• [Work item]
Go through the data below and return each line containing the word "black".

• [Records shown]

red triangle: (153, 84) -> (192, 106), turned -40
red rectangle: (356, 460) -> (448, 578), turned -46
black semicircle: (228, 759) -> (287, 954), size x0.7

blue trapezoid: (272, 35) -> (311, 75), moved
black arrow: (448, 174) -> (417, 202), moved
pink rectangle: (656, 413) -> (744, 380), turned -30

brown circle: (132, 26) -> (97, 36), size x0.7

• [Result of the exercise]
black semicircle: (228, 759) -> (287, 954), size x0.7
black arrow: (448, 174) -> (417, 202), moved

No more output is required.